**What you will do**
In the data below, one line contains "The black shoe" and a later one contains "The black cone". Print both, with every line between them, exactly and alone.

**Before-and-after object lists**

:::::

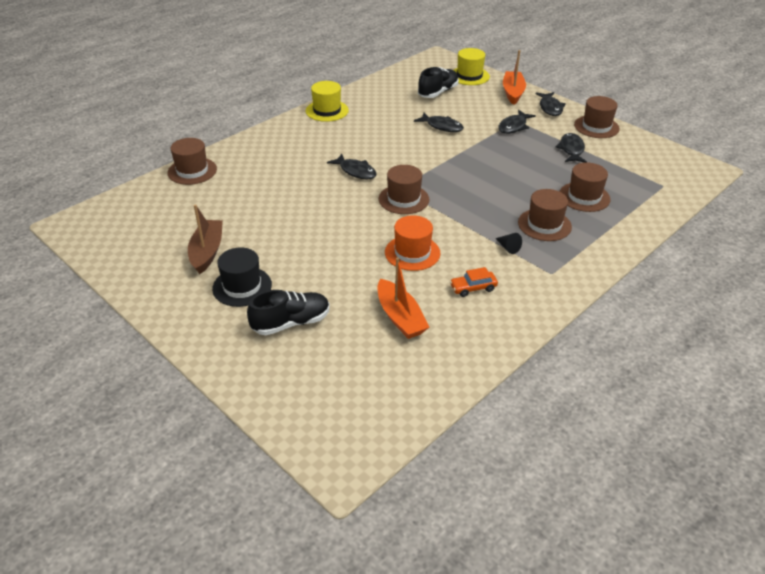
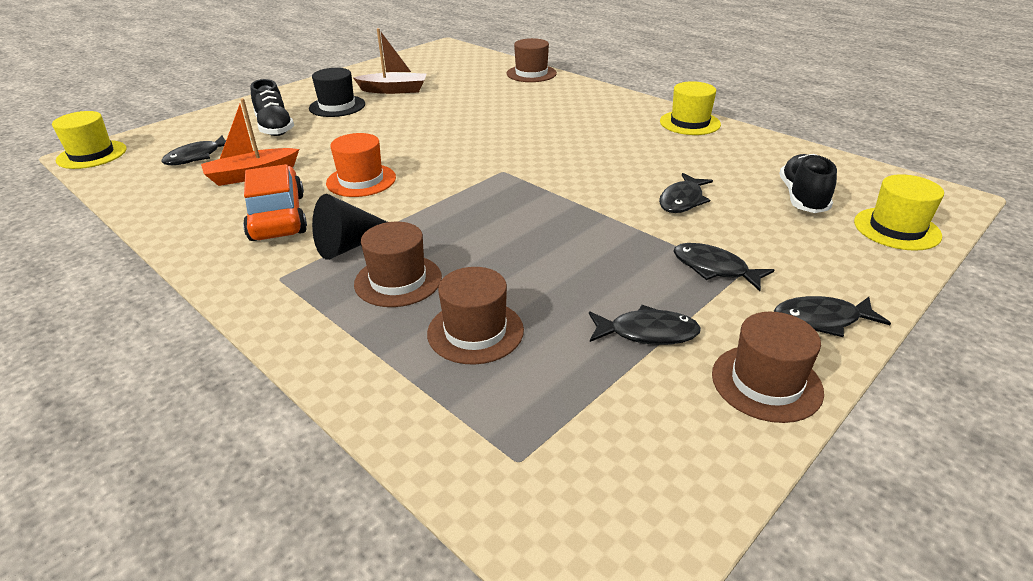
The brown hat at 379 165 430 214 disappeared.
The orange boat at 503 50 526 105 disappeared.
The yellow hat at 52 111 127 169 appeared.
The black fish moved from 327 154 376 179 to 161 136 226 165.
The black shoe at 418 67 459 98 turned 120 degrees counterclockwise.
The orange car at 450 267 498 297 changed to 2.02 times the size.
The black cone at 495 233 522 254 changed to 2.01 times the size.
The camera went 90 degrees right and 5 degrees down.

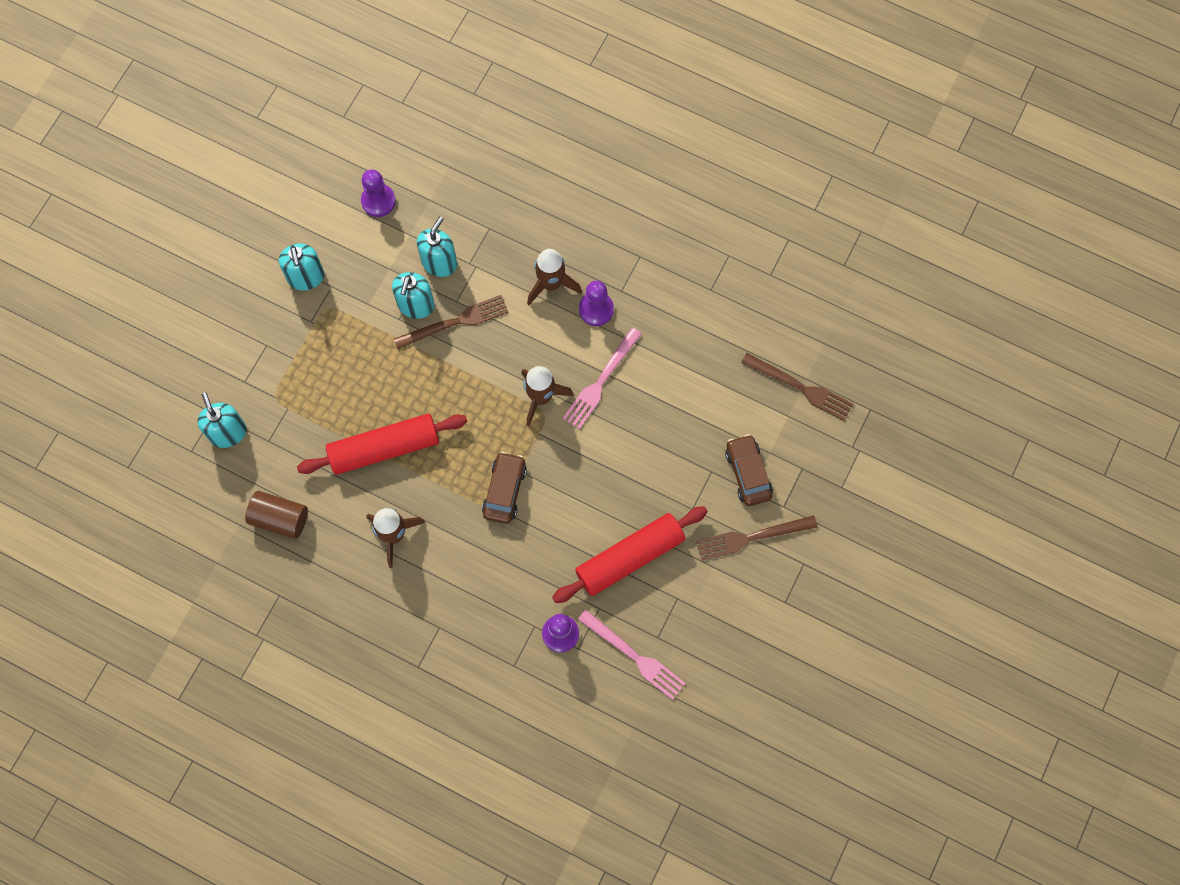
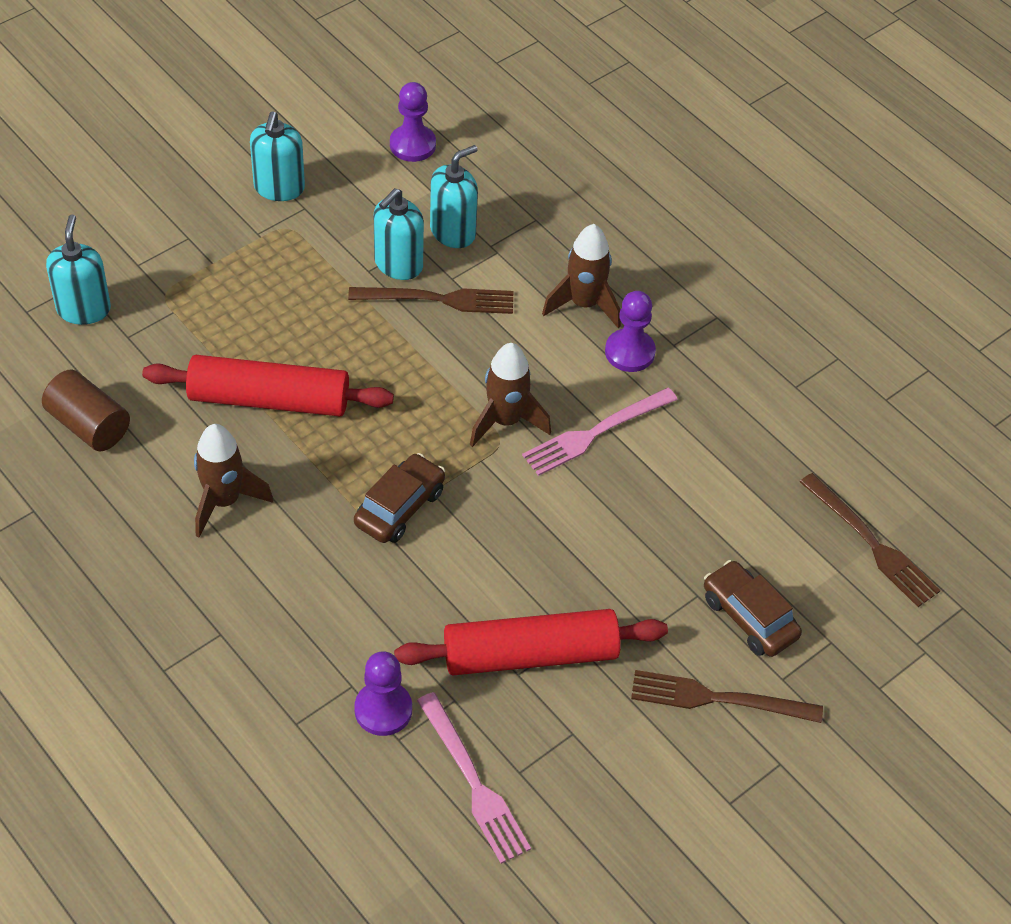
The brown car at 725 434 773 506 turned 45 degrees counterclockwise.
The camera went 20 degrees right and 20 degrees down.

:::::

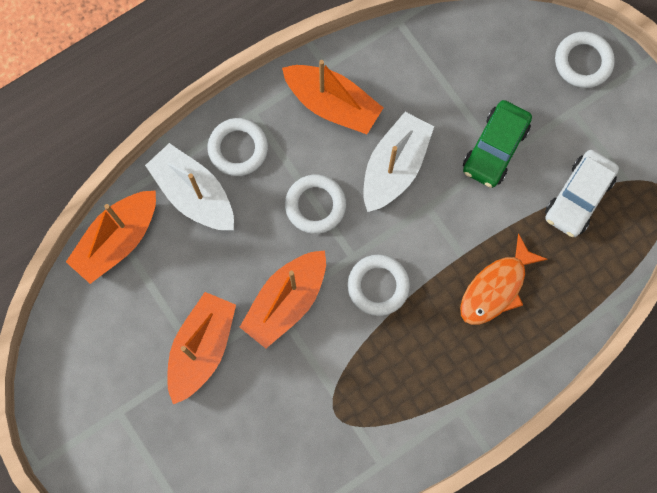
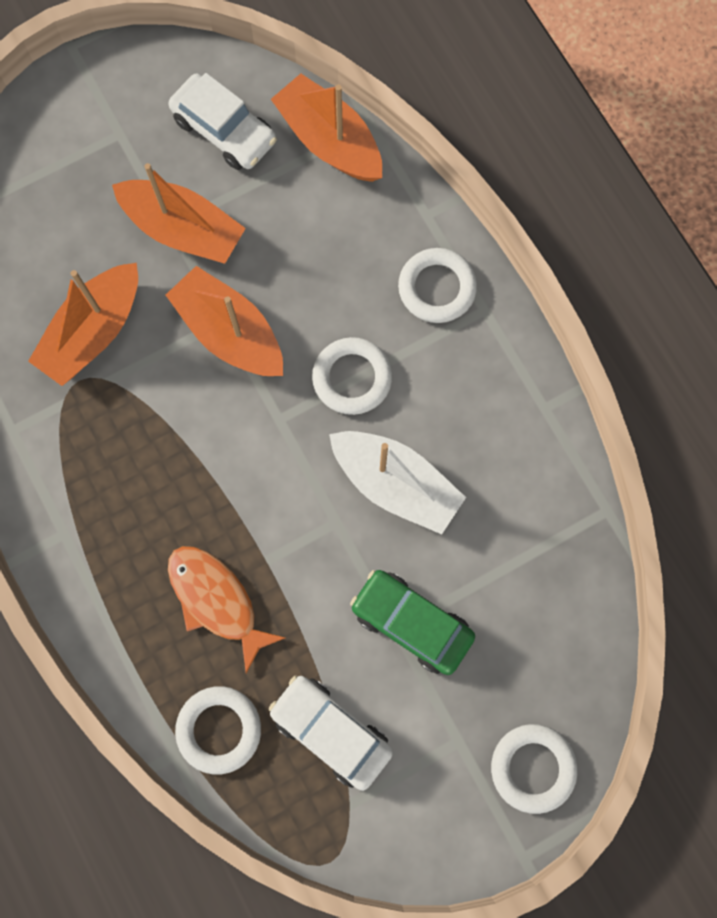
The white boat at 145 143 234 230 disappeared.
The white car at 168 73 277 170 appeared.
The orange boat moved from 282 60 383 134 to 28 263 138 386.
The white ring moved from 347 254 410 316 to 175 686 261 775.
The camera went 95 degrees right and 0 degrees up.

:::::

**Exercise result**
The black shoe at 418 67 459 98 turned 120 degrees counterclockwise.
The orange car at 450 267 498 297 changed to 2.02 times the size.
The black cone at 495 233 522 254 changed to 2.01 times the size.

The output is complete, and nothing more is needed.